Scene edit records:
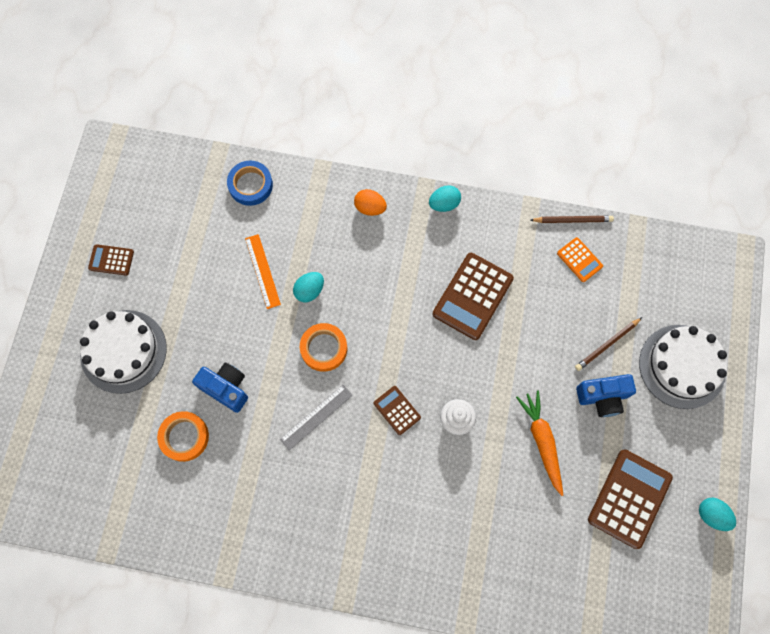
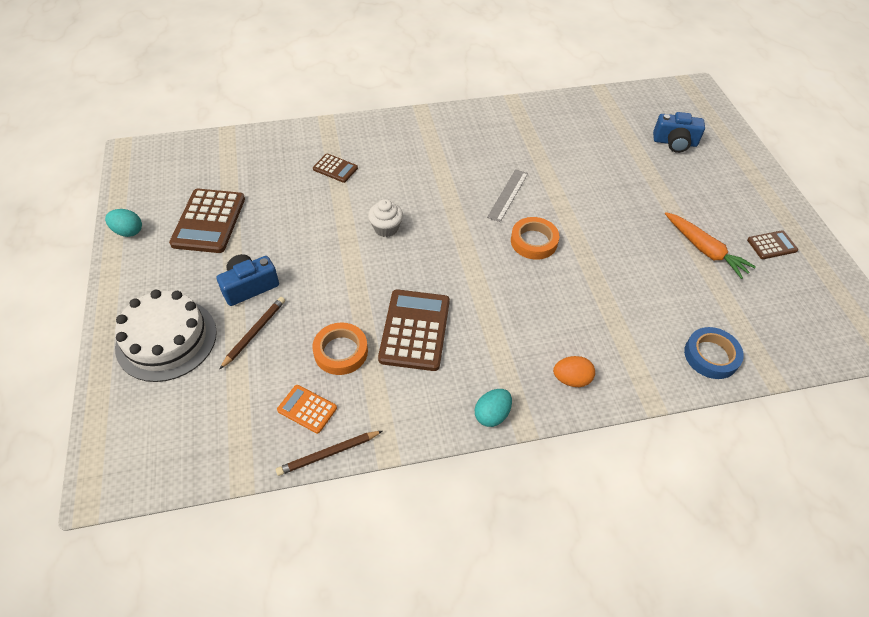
camera: 155 degrees right, 20 degrees down
(123, 351) = (696, 188): white cake -> none
(184, 437) = (601, 154): orange tape -> orange tape (341, 351)
(226, 388) = (594, 190): blue camera -> blue camera (674, 142)
(263, 271) = (634, 282): orange ruler -> none
(309, 291) = (578, 281): turquoise egg -> none
(397, 410) = (442, 219): brown calculator -> brown calculator (335, 168)
(542, 441) = (301, 236): orange carrot -> orange carrot (704, 250)

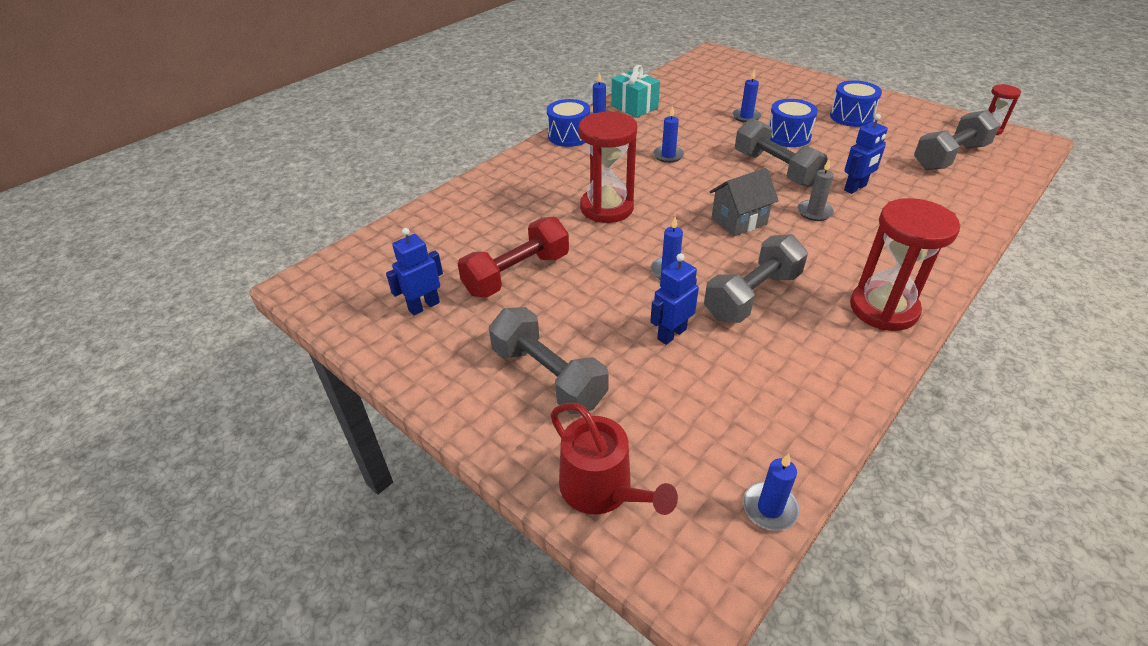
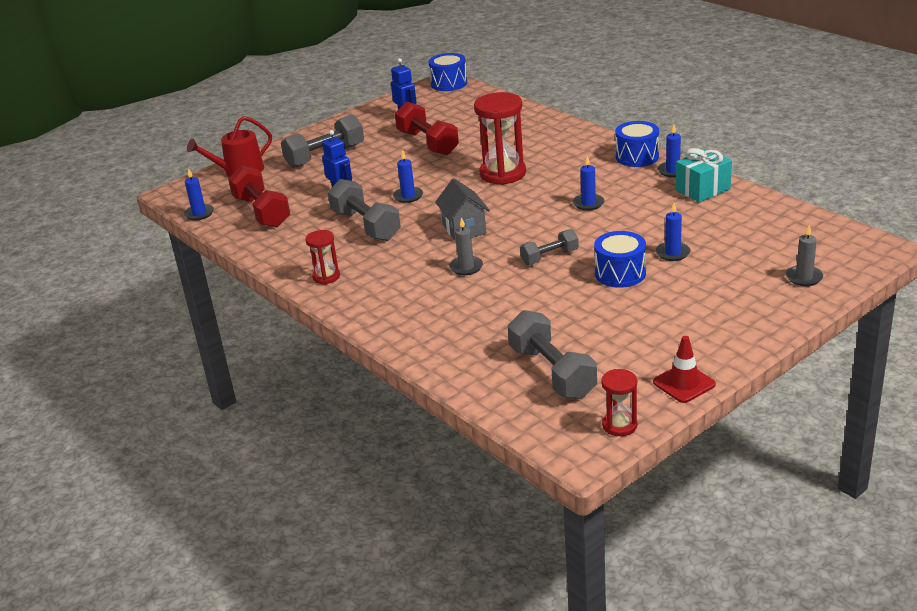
camera: 100 degrees right, 10 degrees down
(742, 416) = (261, 212): none -> red dumbbell
(762, 74) = (804, 277): none -> grey candle
(775, 169) = (549, 257): grey dumbbell -> grey dumbbell, size x0.59
(851, 117) = (667, 324): blue drum -> blue drum (449, 83)
(855, 188) = (501, 296): blue robot -> none
(883, 309) = (326, 277): red hourglass -> red hourglass, size x0.53
(921, 110) = (684, 383): none -> red traffic cone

**Directions for this task:**
If an entry holds an image, omit that image and print the remainder exactly as it stands.

**Exercise result:**
camera: 155 degrees right, 20 degrees down
(123, 351) = (696, 188): white cake -> none
(184, 437) = (601, 154): orange tape -> orange tape (341, 351)
(226, 388) = (594, 190): blue camera -> blue camera (674, 142)
(263, 271) = (634, 282): orange ruler -> none
(309, 291) = (578, 281): turquoise egg -> none
(397, 410) = (442, 219): brown calculator -> brown calculator (335, 168)
(542, 441) = (301, 236): orange carrot -> orange carrot (704, 250)

camera: 100 degrees right, 10 degrees down
(742, 416) = (261, 212): none -> red dumbbell
(762, 74) = (804, 277): none -> grey candle
(775, 169) = (549, 257): grey dumbbell -> grey dumbbell, size x0.59
(851, 117) = (667, 324): blue drum -> blue drum (449, 83)
(855, 188) = (501, 296): blue robot -> none
(883, 309) = (326, 277): red hourglass -> red hourglass, size x0.53
(921, 110) = (684, 383): none -> red traffic cone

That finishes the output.